# WORK TASK
Your copy should repeat each record below exactly and contain no images.

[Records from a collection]

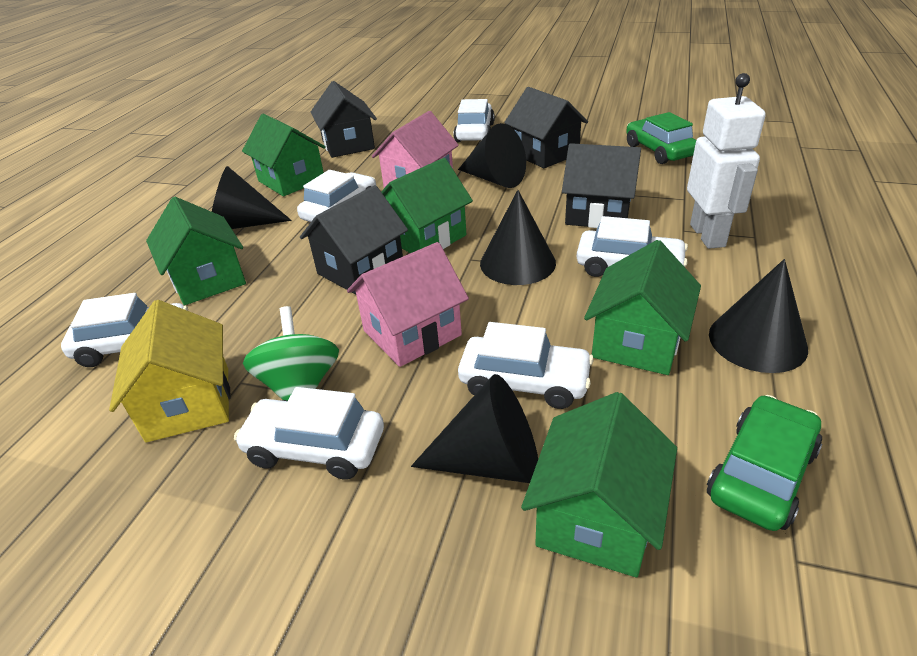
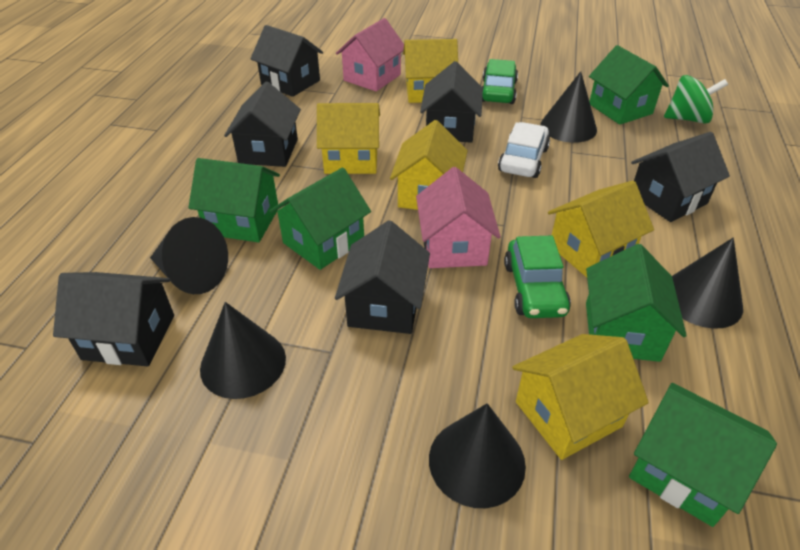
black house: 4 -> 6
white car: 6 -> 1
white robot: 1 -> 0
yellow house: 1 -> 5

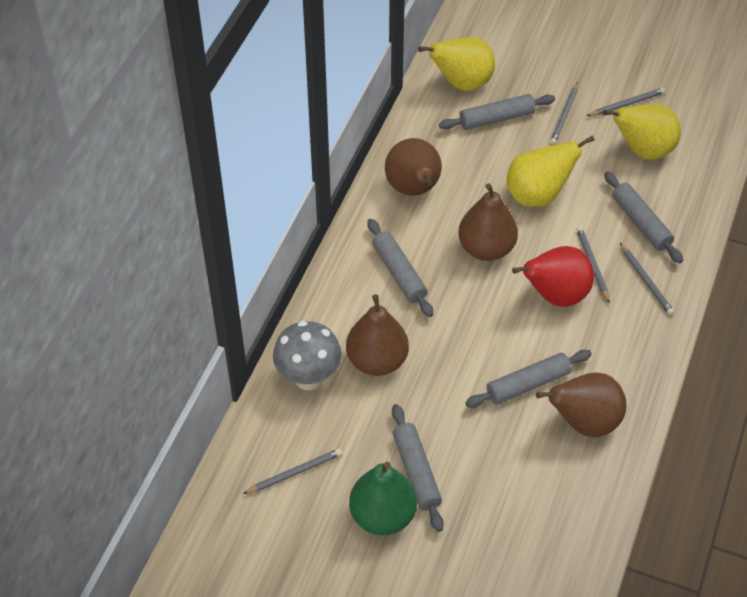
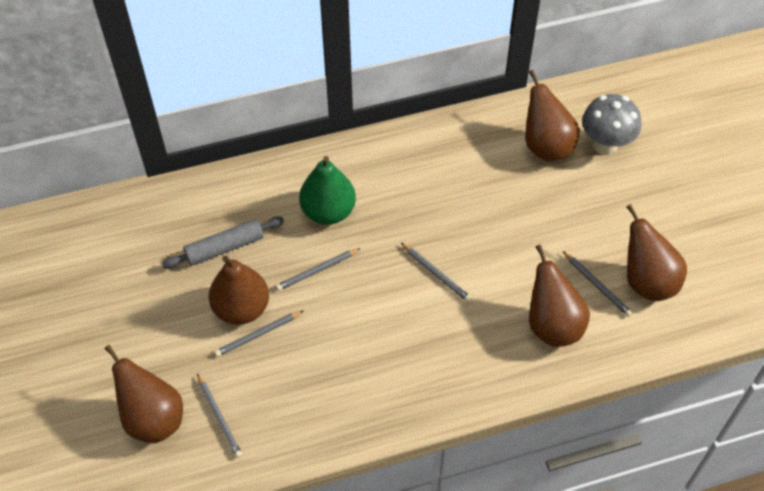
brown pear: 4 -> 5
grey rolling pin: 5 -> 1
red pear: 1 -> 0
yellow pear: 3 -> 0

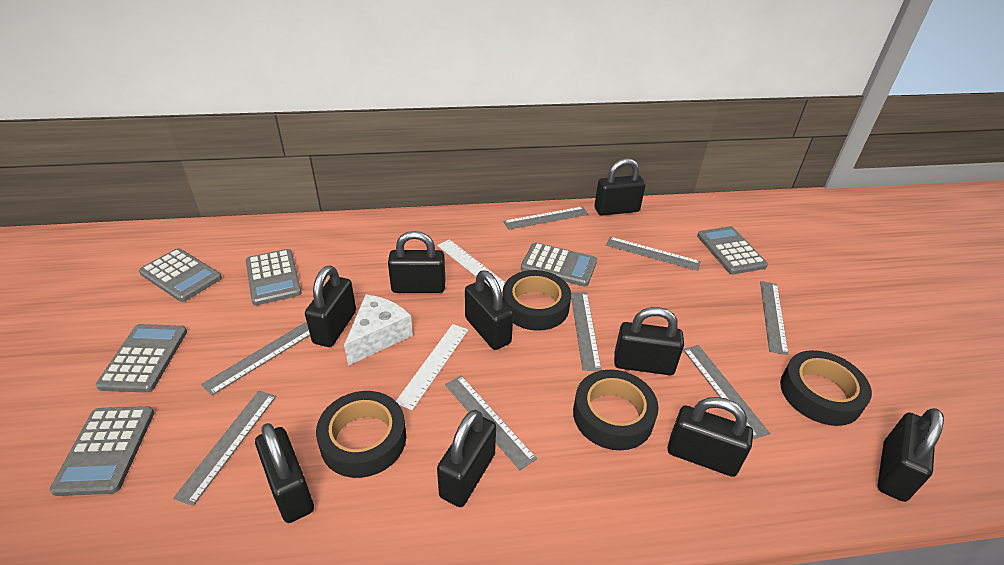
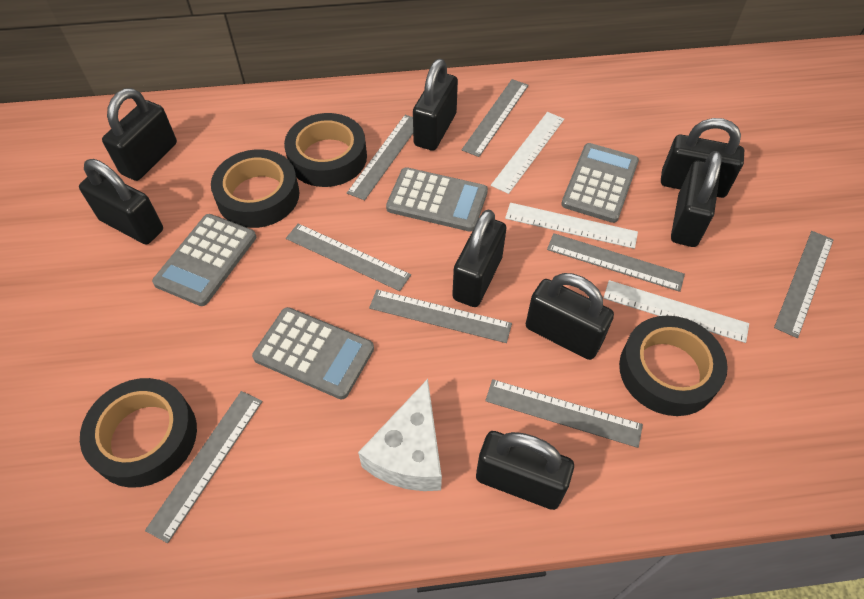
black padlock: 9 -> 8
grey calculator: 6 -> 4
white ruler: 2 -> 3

# RESULT FOR THIS EXERCISE
black house: 4 -> 6
white car: 6 -> 1
white robot: 1 -> 0
yellow house: 1 -> 5

brown pear: 4 -> 5
grey rolling pin: 5 -> 1
red pear: 1 -> 0
yellow pear: 3 -> 0

black padlock: 9 -> 8
grey calculator: 6 -> 4
white ruler: 2 -> 3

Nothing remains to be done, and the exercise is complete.